> **DIRECTIONS FOR THIS TASK**: I'd like every entry returned exactly as it is, with the images left out.

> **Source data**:
--- START ---
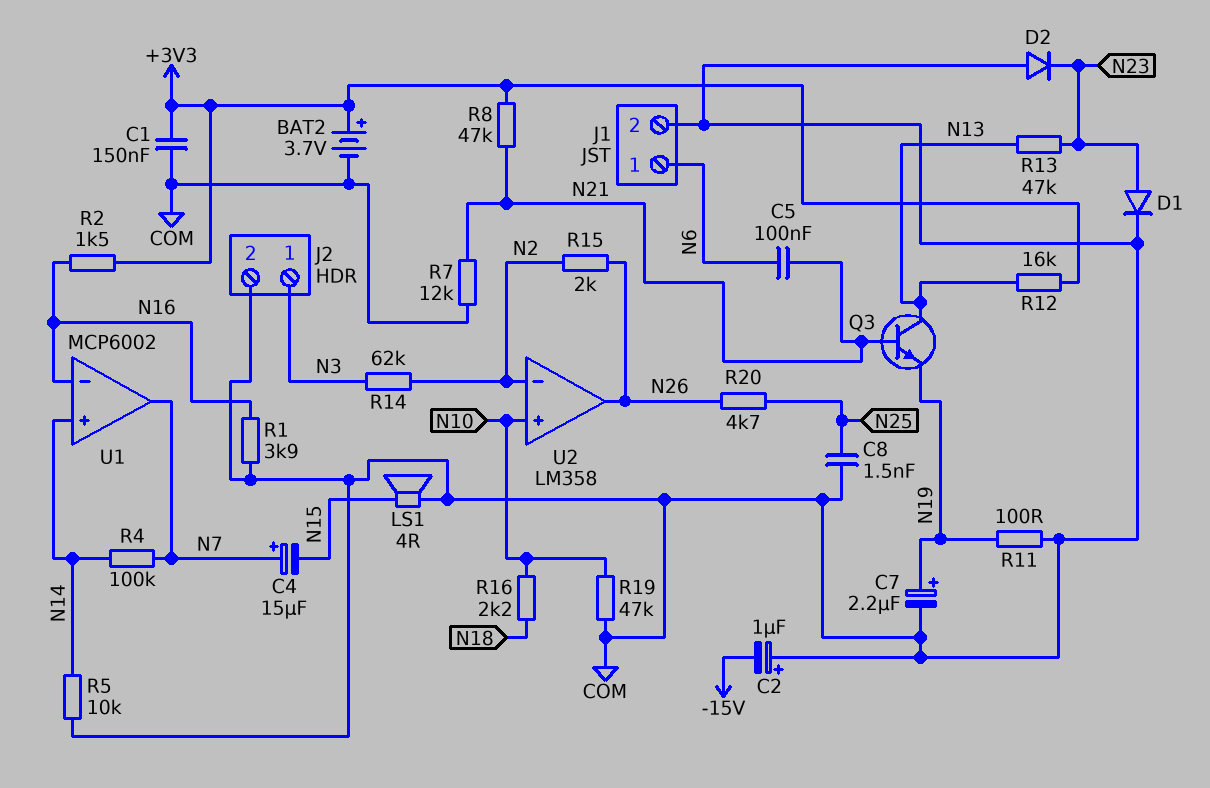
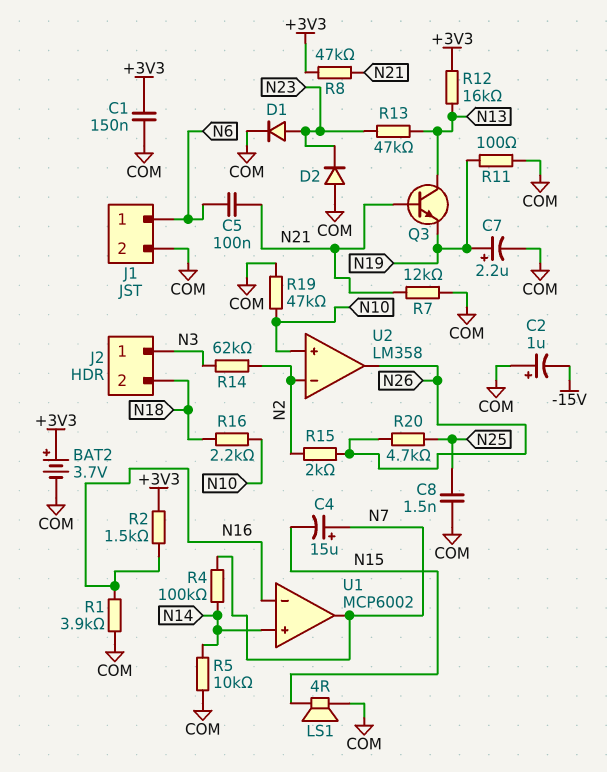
J2 pin 2: COM -> N18

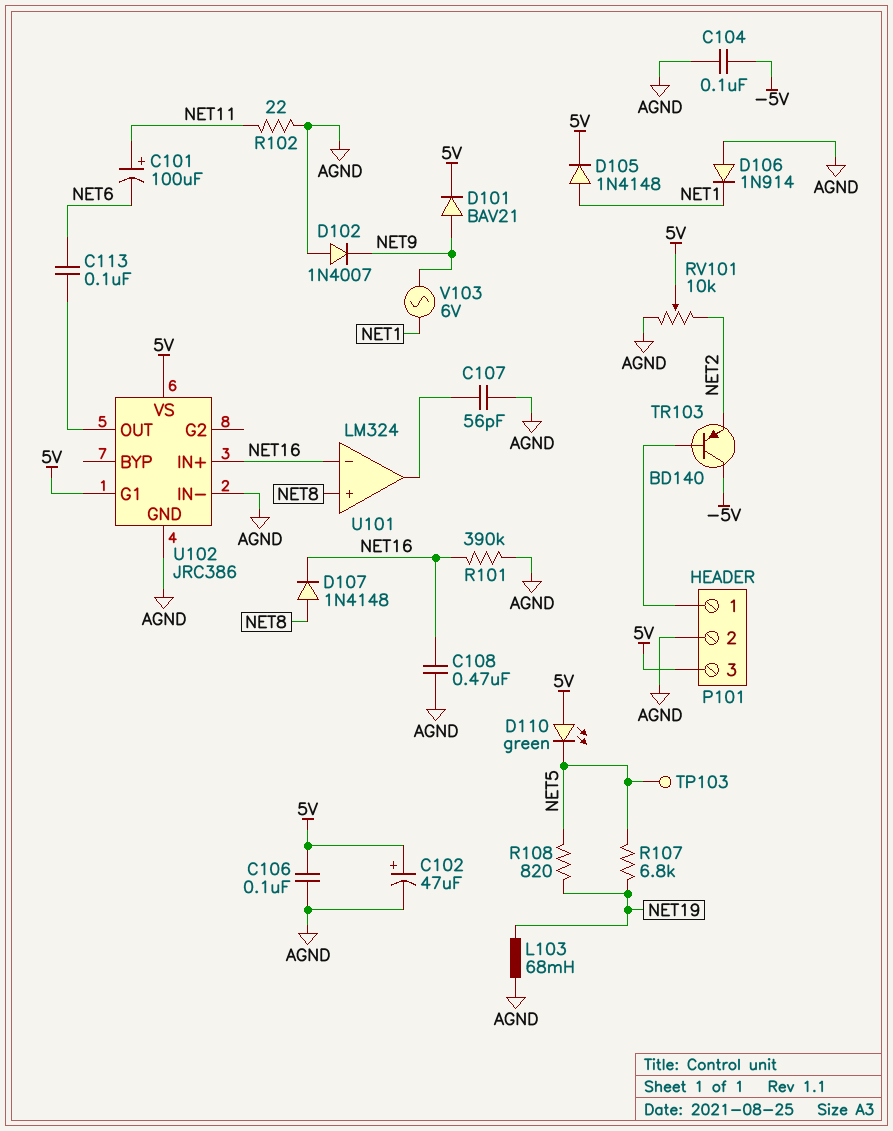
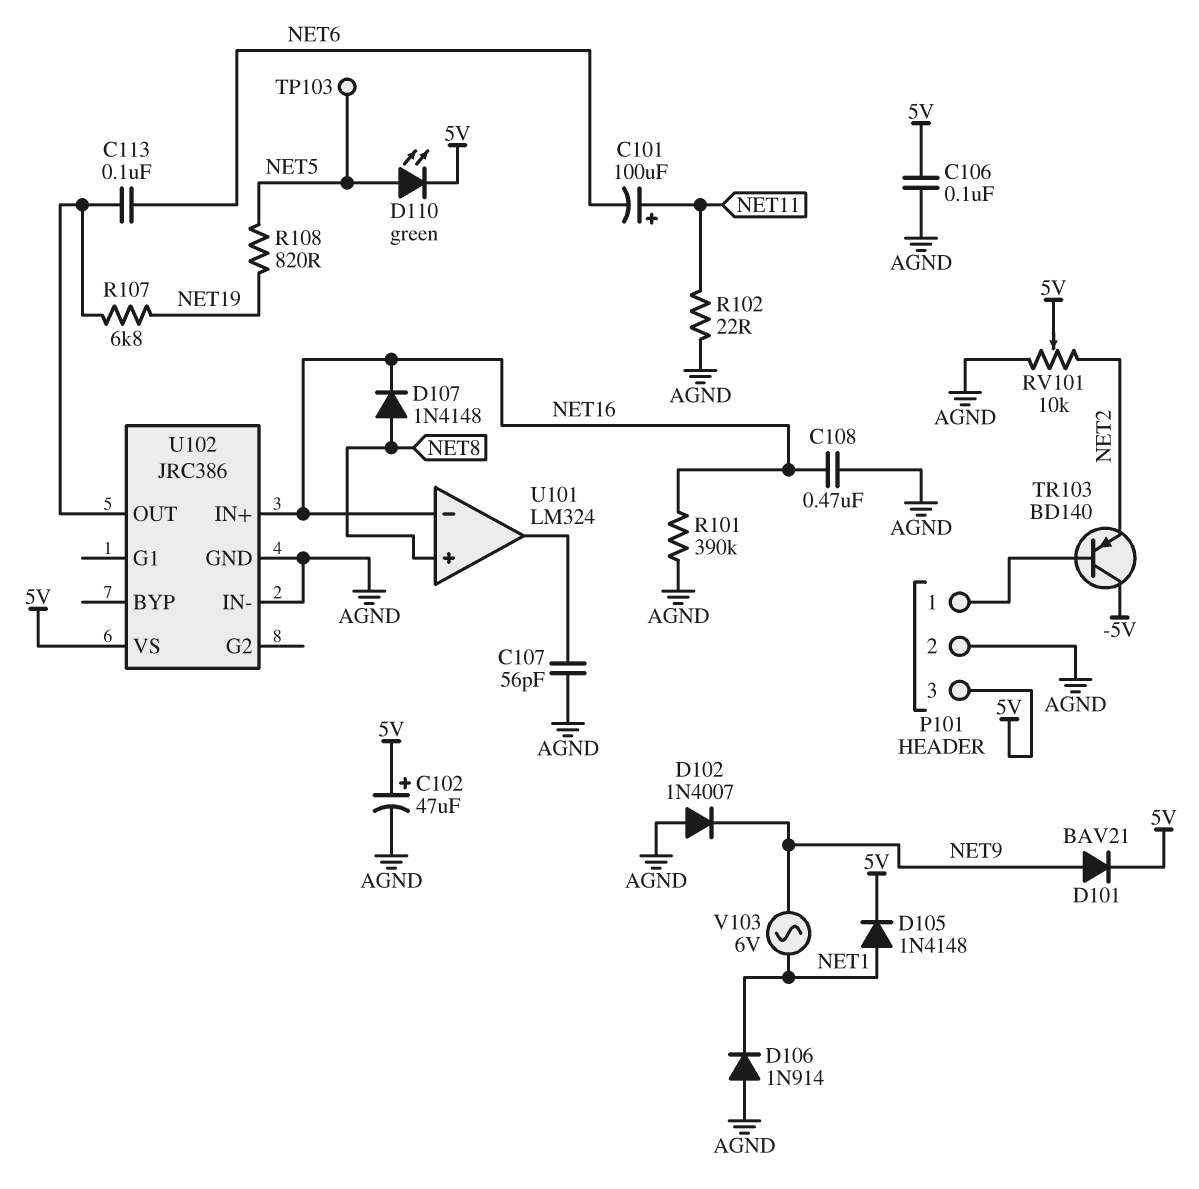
C104: 100nF (-5V, AGND) -> none
D110: LED green (A 5V, K NET5) -> LED green (A NET5, K 5V)
L103: 68mH (AGND, NET19) -> none
R107: 6.8k (NET5, NET19) -> 6.8k (NET19, U102/OUT)
U102 pin G1: 5V -> none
--- END ---
> **WRITTEN RESPONSE**:
J2 pin 2: COM -> N18

C104: 100nF (-5V, AGND) -> none
D110: LED green (A 5V, K NET5) -> LED green (A NET5, K 5V)
L103: 68mH (AGND, NET19) -> none
R107: 6.8k (NET5, NET19) -> 6.8k (NET19, U102/OUT)
U102 pin G1: 5V -> none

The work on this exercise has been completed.